:: TASK STATEMENT ::
Under this line are the records; write out word for word the part that begins at the line containing "brown can: 2 -> 0" and ends at the line containing "white plate: 8 -> 5", and no more.

:: INPUT ::
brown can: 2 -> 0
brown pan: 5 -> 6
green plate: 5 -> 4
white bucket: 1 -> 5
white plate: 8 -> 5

...

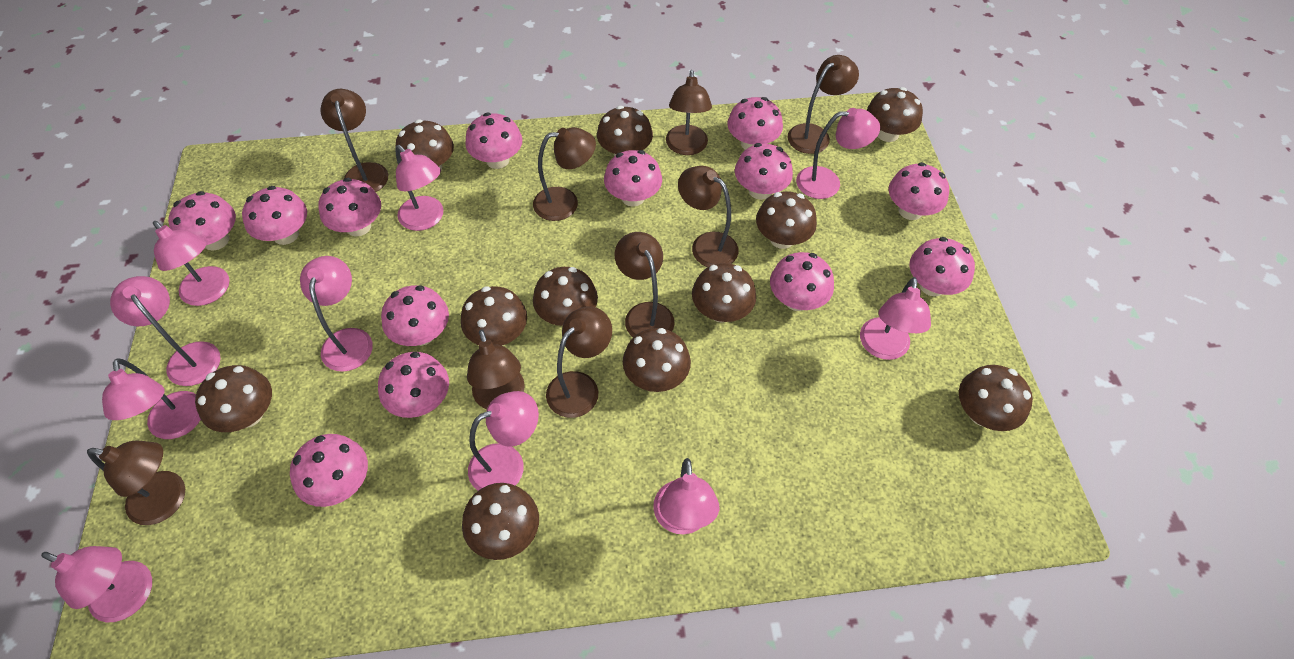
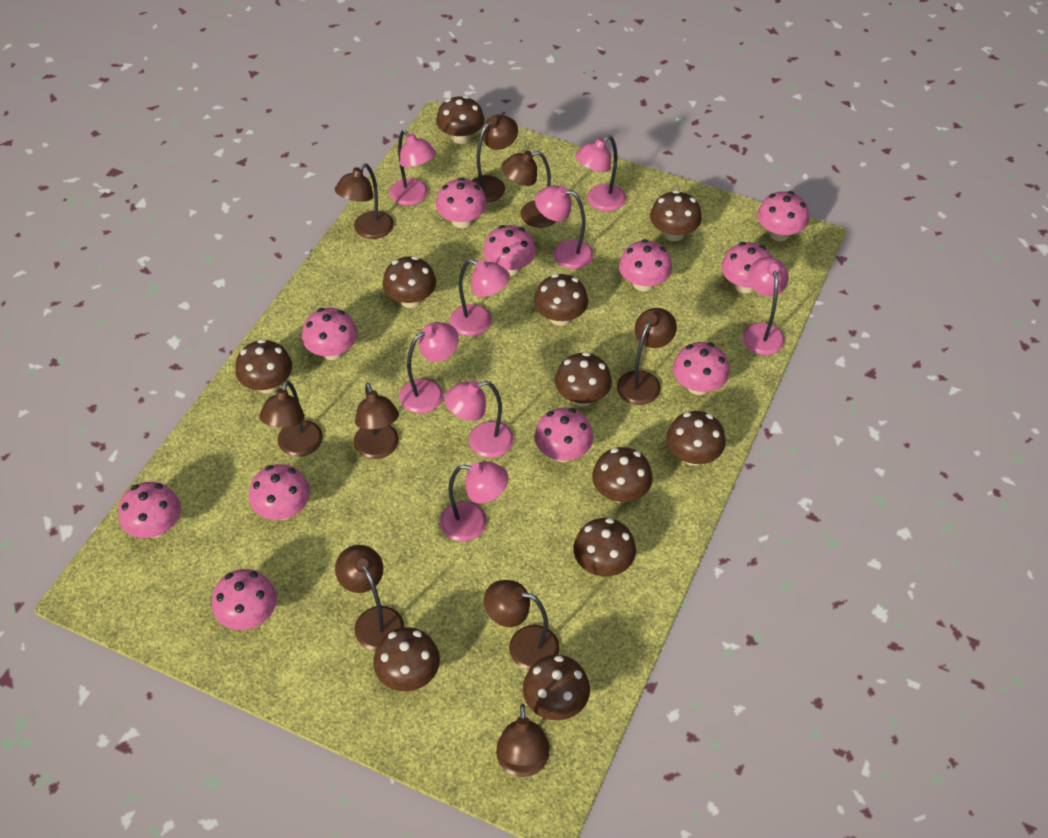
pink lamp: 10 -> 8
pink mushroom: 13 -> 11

---

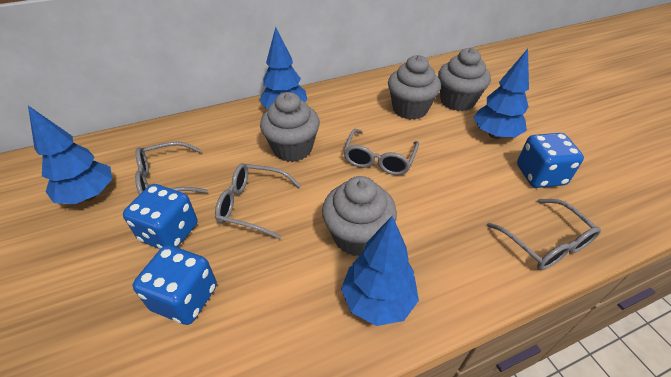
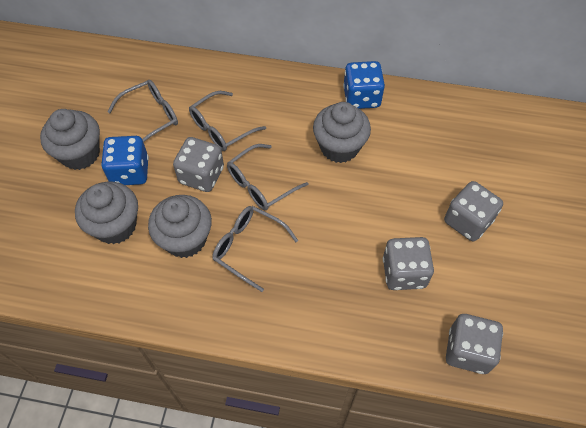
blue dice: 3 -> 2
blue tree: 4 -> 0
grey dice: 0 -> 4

:: ANSWER FOR THIS EXERCISE ::
brown can: 2 -> 0
brown pan: 5 -> 6
green plate: 5 -> 4
white bucket: 1 -> 5
white plate: 8 -> 5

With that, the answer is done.